Modification records
┌──
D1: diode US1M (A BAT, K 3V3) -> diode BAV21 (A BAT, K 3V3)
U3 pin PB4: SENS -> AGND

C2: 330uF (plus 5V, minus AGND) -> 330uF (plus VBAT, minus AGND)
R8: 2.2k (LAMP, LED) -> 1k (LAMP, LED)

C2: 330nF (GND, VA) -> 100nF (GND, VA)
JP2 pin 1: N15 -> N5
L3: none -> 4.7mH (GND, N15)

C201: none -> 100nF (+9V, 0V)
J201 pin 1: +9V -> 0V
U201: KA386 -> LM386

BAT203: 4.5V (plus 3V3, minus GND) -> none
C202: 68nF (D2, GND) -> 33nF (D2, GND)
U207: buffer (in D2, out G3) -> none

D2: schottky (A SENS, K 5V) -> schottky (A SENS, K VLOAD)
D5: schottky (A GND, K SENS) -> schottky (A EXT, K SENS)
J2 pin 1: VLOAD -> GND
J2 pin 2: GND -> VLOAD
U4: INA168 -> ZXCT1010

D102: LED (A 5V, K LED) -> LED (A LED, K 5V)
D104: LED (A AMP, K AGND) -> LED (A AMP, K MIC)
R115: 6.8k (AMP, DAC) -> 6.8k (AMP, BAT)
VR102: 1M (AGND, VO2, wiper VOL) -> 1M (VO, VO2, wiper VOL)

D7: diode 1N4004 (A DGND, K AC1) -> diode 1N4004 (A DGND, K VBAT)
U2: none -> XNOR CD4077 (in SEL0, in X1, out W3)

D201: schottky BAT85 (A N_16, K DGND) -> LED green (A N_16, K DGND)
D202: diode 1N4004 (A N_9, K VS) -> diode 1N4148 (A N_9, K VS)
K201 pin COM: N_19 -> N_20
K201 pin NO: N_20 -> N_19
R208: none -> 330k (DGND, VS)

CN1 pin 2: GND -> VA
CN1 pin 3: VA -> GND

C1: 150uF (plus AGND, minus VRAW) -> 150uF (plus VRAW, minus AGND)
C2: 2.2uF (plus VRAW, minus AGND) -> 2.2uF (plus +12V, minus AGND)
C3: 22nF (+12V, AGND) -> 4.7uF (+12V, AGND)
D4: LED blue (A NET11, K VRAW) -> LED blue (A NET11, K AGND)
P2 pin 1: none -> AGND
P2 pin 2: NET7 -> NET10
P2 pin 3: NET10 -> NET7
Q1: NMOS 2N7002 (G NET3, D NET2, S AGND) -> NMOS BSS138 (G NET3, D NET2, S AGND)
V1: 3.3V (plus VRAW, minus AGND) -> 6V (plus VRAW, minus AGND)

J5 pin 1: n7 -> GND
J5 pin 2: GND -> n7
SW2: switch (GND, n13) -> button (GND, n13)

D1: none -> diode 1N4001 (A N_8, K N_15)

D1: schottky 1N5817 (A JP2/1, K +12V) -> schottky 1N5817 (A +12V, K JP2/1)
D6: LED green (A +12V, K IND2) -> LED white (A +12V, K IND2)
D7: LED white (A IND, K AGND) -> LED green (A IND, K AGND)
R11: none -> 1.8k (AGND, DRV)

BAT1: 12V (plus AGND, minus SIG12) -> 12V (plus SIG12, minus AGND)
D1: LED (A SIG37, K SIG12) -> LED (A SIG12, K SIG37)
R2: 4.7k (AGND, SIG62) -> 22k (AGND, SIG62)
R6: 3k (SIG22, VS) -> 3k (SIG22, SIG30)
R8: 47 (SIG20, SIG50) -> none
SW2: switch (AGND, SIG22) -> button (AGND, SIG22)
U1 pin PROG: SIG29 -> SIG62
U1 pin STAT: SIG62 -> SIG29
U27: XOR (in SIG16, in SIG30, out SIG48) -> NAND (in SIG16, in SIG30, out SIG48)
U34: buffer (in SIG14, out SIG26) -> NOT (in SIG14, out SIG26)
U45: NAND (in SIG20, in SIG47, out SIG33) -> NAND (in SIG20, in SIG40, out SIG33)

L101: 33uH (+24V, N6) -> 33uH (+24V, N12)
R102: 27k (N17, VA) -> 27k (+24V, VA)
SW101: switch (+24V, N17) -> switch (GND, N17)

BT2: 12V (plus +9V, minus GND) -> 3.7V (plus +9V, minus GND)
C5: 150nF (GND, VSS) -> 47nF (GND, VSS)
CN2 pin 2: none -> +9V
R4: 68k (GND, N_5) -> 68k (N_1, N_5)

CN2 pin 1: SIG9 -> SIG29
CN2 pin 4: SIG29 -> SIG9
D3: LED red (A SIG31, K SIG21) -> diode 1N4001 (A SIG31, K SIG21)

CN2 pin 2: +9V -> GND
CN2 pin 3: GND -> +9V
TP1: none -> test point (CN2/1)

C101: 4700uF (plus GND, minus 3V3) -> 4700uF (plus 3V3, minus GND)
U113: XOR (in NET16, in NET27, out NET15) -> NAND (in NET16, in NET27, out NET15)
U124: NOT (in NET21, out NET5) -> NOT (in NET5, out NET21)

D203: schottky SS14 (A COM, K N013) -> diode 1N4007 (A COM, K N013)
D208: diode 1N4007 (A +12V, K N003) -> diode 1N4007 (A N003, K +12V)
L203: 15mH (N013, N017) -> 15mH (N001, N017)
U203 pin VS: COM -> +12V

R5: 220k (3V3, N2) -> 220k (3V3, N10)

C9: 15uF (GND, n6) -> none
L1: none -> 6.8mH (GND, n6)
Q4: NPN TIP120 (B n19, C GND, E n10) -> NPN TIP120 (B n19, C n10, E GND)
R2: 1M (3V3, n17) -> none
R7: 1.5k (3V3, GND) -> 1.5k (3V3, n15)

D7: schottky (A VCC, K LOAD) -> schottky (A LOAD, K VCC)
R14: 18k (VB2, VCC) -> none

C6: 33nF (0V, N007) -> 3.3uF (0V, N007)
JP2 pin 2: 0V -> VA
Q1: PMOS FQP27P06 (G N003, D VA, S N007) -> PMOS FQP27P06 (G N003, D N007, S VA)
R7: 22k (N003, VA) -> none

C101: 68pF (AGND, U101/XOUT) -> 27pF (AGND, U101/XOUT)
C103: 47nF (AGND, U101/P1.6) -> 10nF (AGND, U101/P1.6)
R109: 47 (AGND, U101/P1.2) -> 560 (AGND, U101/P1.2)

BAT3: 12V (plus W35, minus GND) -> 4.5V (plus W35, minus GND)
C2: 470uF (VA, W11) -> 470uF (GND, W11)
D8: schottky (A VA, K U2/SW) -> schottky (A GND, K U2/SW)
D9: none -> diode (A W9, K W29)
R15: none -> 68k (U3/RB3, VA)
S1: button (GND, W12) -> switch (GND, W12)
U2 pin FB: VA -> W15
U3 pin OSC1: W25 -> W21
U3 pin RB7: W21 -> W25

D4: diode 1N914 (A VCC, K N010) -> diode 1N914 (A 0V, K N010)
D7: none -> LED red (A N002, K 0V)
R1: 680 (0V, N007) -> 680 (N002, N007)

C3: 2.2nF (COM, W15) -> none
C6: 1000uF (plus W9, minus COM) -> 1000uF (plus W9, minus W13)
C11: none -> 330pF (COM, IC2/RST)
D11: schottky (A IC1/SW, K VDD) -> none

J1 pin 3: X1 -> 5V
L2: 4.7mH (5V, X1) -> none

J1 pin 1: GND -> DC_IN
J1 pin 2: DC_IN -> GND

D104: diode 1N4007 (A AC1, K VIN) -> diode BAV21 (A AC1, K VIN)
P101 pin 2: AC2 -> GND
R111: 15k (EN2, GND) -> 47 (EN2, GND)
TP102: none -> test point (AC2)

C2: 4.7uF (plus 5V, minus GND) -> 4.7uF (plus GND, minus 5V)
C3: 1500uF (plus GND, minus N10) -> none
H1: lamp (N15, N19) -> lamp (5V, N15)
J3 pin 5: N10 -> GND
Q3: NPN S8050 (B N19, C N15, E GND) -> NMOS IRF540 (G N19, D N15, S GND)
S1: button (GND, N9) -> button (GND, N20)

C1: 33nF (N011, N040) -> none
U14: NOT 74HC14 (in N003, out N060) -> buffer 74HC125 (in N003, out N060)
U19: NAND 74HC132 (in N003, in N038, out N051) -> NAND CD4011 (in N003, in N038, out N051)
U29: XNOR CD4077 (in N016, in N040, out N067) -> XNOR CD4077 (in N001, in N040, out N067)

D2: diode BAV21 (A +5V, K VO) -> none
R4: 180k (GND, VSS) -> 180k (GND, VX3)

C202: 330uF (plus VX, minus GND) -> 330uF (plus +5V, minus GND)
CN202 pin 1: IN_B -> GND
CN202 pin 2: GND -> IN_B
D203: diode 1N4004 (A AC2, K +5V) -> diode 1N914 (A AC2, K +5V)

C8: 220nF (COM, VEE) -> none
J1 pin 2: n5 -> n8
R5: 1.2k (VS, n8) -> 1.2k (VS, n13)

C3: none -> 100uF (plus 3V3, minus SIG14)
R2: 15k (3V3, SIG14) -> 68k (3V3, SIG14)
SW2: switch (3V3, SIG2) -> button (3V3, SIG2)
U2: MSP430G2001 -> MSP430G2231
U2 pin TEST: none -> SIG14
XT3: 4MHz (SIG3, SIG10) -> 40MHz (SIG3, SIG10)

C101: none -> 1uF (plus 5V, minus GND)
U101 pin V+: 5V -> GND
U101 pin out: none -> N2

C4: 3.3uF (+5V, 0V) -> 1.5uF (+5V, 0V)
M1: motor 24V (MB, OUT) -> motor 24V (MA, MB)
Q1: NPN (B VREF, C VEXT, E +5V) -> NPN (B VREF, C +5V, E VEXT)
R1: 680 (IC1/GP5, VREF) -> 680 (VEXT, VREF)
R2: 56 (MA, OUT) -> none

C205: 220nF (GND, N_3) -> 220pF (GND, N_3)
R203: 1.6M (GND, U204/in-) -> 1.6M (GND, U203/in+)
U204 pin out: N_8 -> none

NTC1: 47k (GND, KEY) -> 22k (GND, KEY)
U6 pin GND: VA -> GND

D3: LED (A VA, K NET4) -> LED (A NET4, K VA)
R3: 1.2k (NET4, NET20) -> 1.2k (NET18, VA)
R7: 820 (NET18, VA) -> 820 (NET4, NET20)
└──
PROBLEM TO SOLVE
Look through the records above and please copy every line in which the string "NMOS" occurs.

TASK RESPONSE
Q1: NMOS 2N7002 (G NET3, D NET2, S AGND) -> NMOS BSS138 (G NET3, D NET2, S AGND)
Q3: NPN S8050 (B N19, C N15, E GND) -> NMOS IRF540 (G N19, D N15, S GND)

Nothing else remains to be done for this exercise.